> _WHAT NEEDS TO BE DONE_: Would you repeat the entries below exactly and omit the pictures?

Object correspondence data:
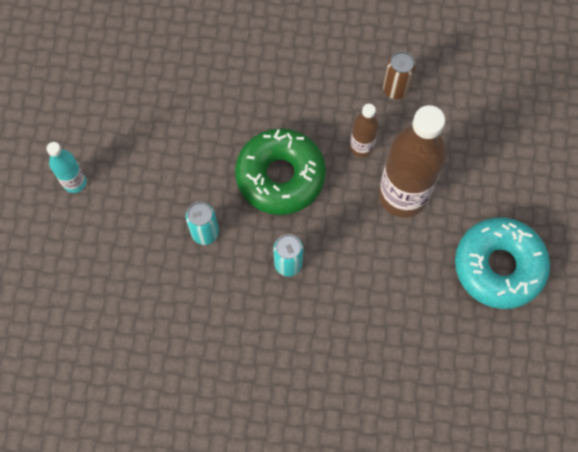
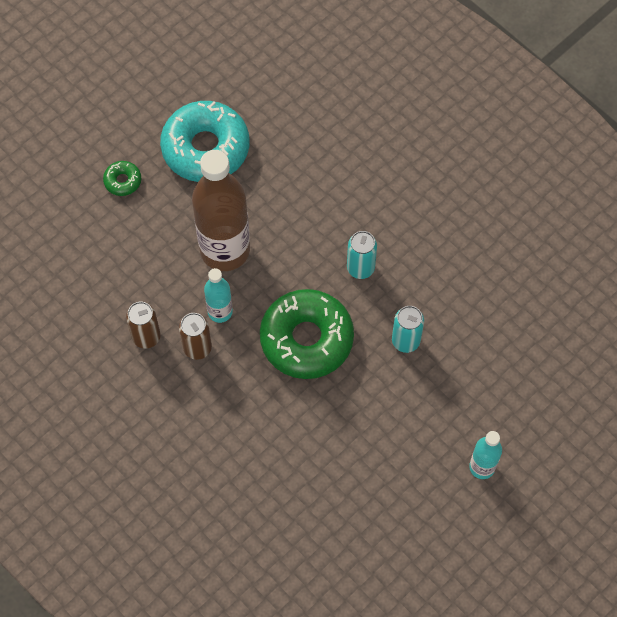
camera: 140 degrees left, 5 degrees down
(352, 109) = (197, 348): none -> brown can
(361, 147) = (220, 312): brown bottle -> turquoise bottle
(531, 188) = (123, 181): none -> green donut

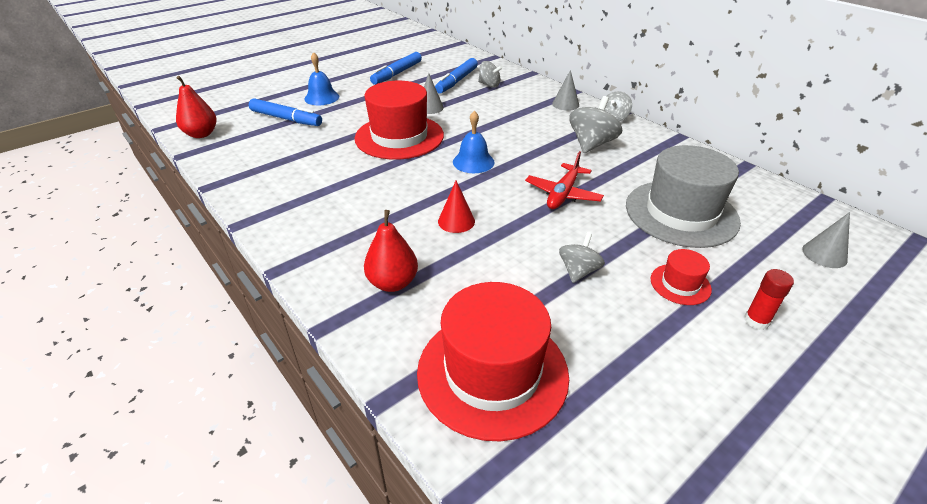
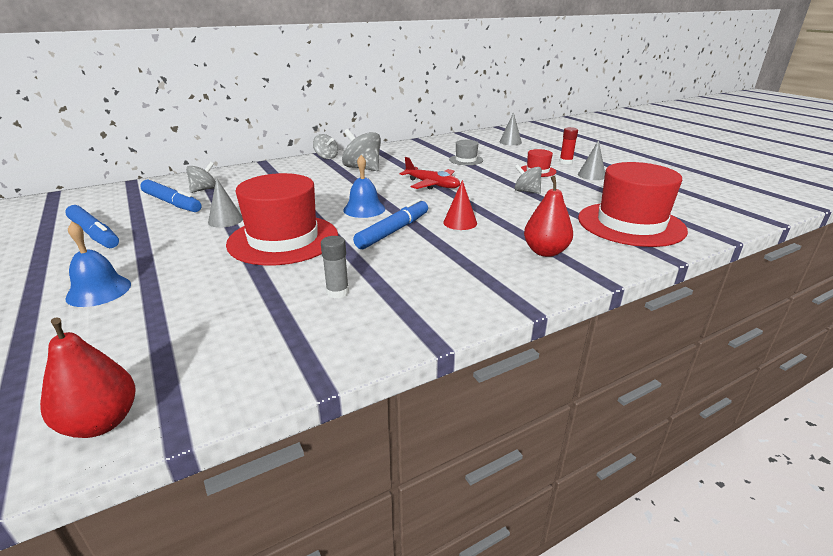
camera: 80 degrees left, 10 degrees down
(286, 119) = (142, 321): blue marker -> blue marker (393, 231)
(315, 174) = (337, 292): none -> grey glue stick
(565, 104) = (285, 167): grey cone -> grey cone (591, 175)
(681, 213) = (466, 160): grey hat -> grey hat, size x0.46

> _EXPECTED ANSWER_:
camera: 140 degrees left, 5 degrees down
(352, 109) = (197, 348): none -> brown can
(361, 147) = (220, 312): brown bottle -> turquoise bottle
(531, 188) = (123, 181): none -> green donut

camera: 80 degrees left, 10 degrees down
(286, 119) = (142, 321): blue marker -> blue marker (393, 231)
(315, 174) = (337, 292): none -> grey glue stick
(565, 104) = (285, 167): grey cone -> grey cone (591, 175)
(681, 213) = (466, 160): grey hat -> grey hat, size x0.46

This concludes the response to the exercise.